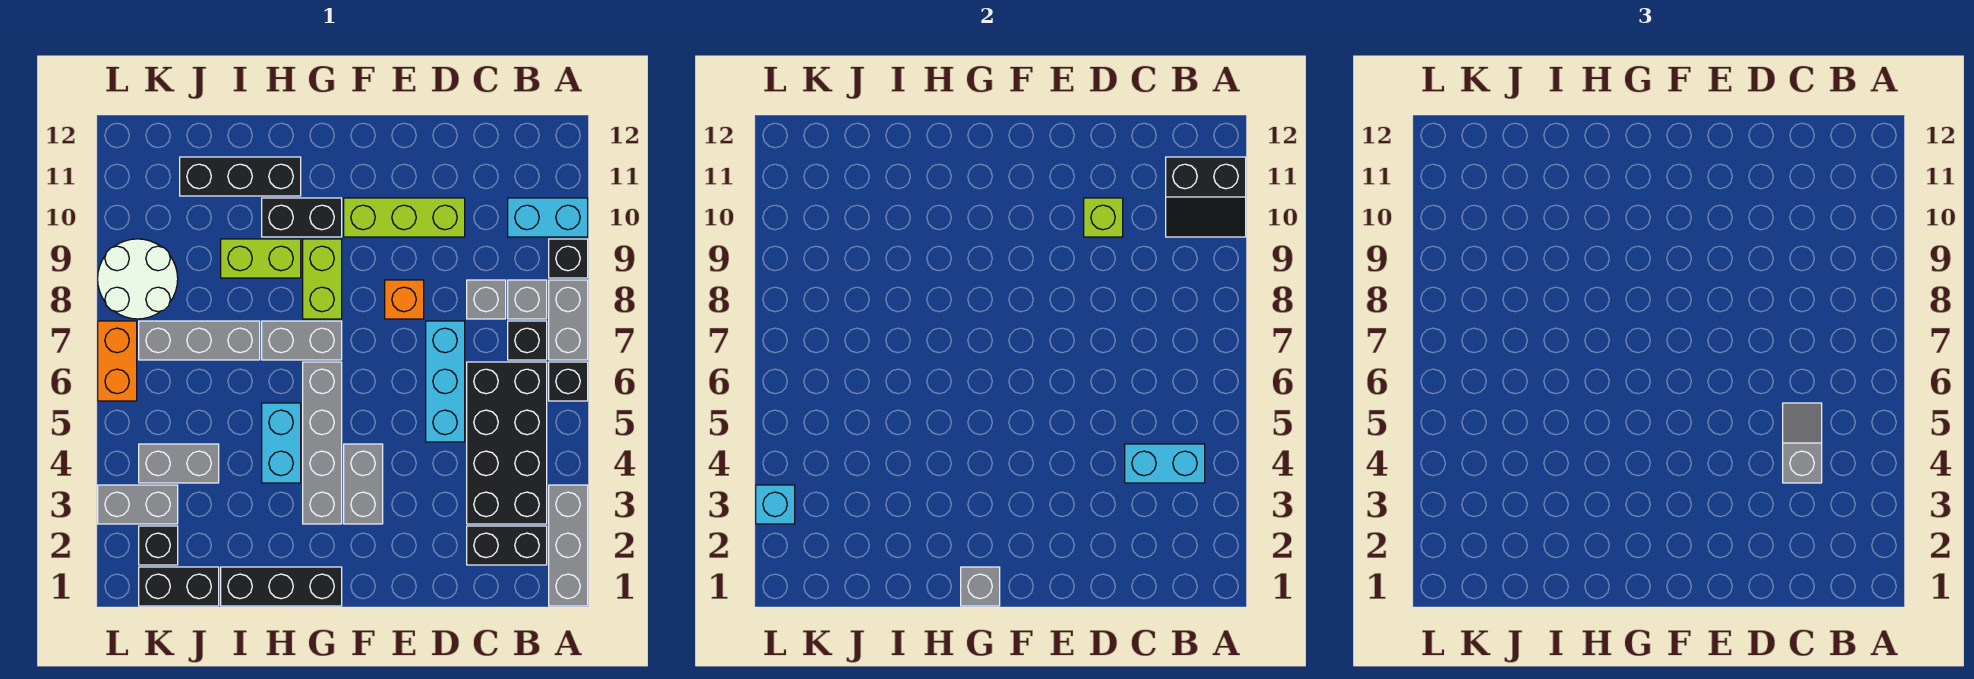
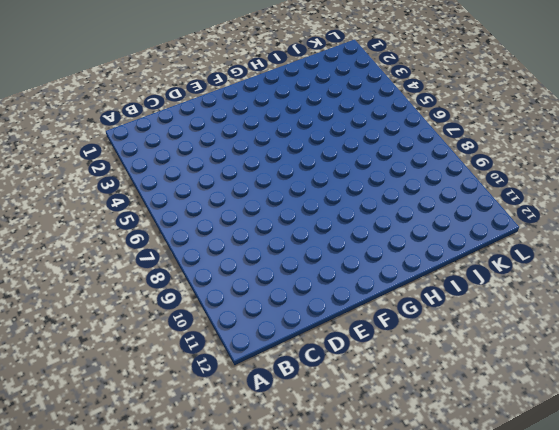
none -> grey 1x3 brick [549,485,588,606]
none -> black 1x1 brick [549,362,588,401]
none -> grey 1x2 brick [549,280,588,360]
none -> black 1x1 brick [549,239,588,278]

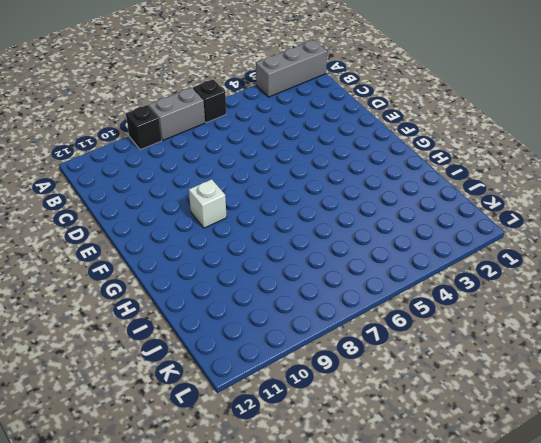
white 1x1 brick [189,179,227,228] -> none
none -> cyan 1x2 brick [508,198,588,237]
none -> black 1x2 brick [467,526,547,565]
none -> black 2x4 brick [467,362,547,524]
none -> black 1x1 brick [508,321,547,360]

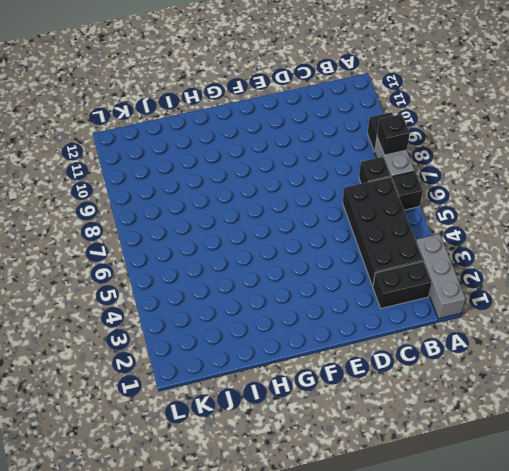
black 1x1 brick [377,114,410,155] -> black 1x1 brick moved to [139,526,178,565]
none -> cyan 1x2 brick [508,198,588,237]
none -> grey 1x1 brick [508,280,547,319]
none -> grey 1x1 brick [467,280,506,319]
none -> cyan 1x3 brick [426,321,465,442]

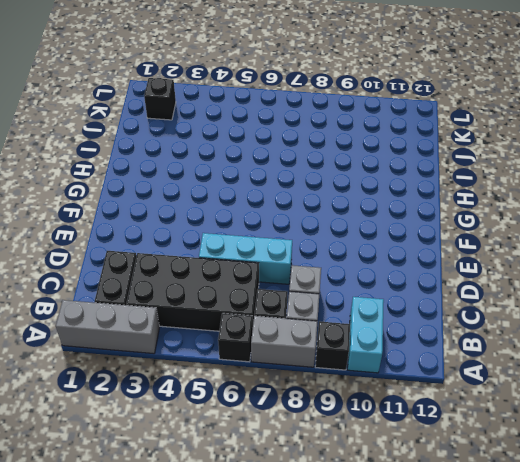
none -> lime 1x3 brick [344,198,465,237]
none -> orange 1x1 brick [385,280,424,319]
none -> grey 1x2 brick [344,444,383,524]
none -> black 1x3 brick [221,567,342,606]

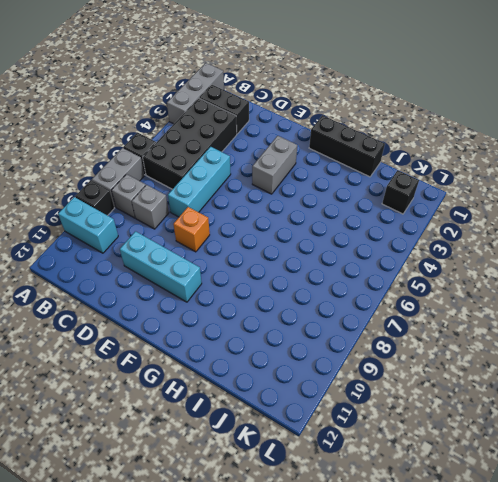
cyan 1x3 brick [120,231,202,302] -> lime 1x3 brick [344,198,465,237]
none -> black 1x1 brick [508,321,547,360]
none -> grey 1x4 brick [303,362,342,524]
none -> grey 1x2 brick [262,321,342,360]
none -> lime 1x2 brick [303,239,342,319]

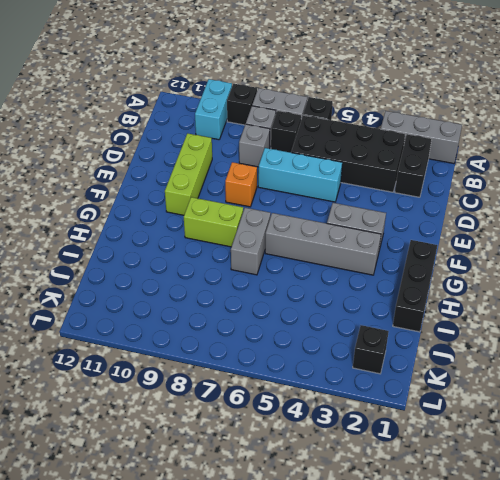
none -> black 1x2 brick [262,198,342,237]
none -> cyan 1x2 brick [262,403,301,483]
none -> lime 1x2 brick [221,239,301,278]
none -> black 1x3 brick [180,157,301,196]

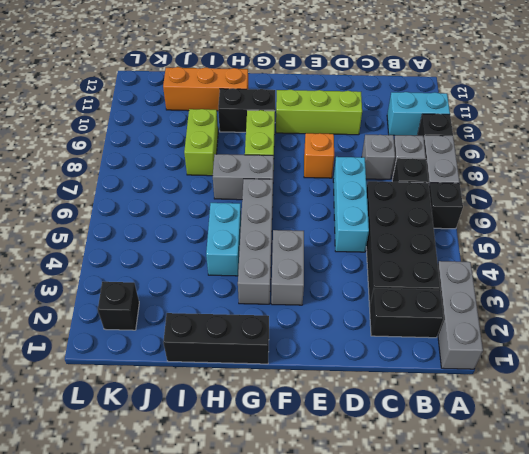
orange 1x3 brick [163,67,248,111] -> black 1x3 brick [180,157,301,196]
lime 1x2 brick [184,109,218,176] -> lime 1x2 brick turned to [221,239,301,278]
none -> grey 1x3 brick [139,321,260,360]
none -> black 1x2 brick [139,567,219,606]
none -> grey 1x2 brick [139,444,219,483]
none -> grey 1x2 brick [98,485,178,524]

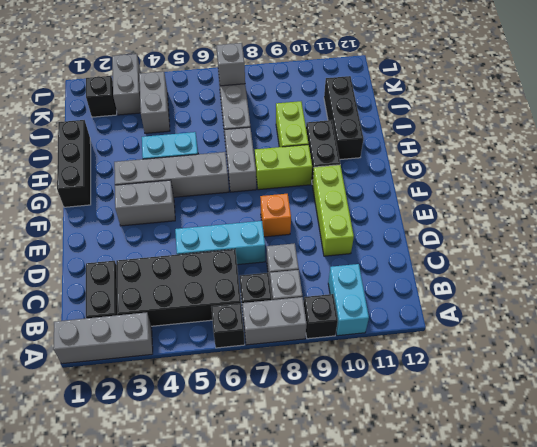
grey 1x1 brick [216,43,245,86] -> grey 1x1 brick moved to [961,567,1000,606]
none -> black 1x2 brick [139,567,219,606]
none -> white 2x2 round brick [98,239,178,319]
none -> orange 1x2 brick [98,321,137,401]
none -> black 2x2 slope [1166,157,1246,237]

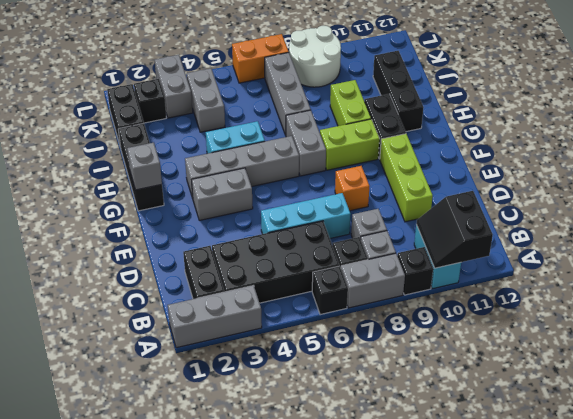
none -> cyan 1x2 brick [1125,444,1205,483]
none -> lime 1x1 brick [1084,198,1123,237]
none -> cyan 1x1 brick [756,485,795,524]
none -> grey 1x2 slope [1783,403,1822,483]

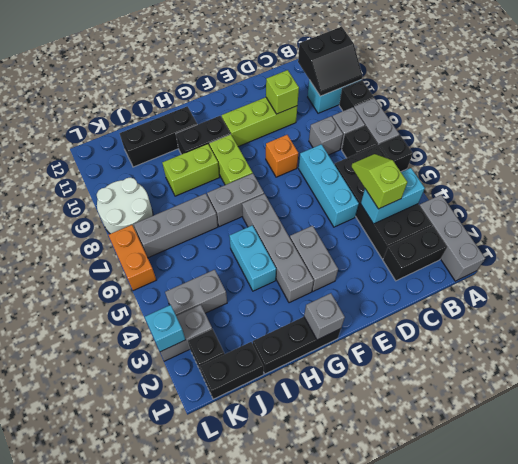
lime 1x2 slope [351,154,407,209] -> grey 1x2 slope [1783,403,1822,483]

——————

Scan the data above for the word "white" and report every line where it is found.

white 1x1 brick [189,179,227,228] -> none
none -> white 2x2 round brick [98,239,178,319]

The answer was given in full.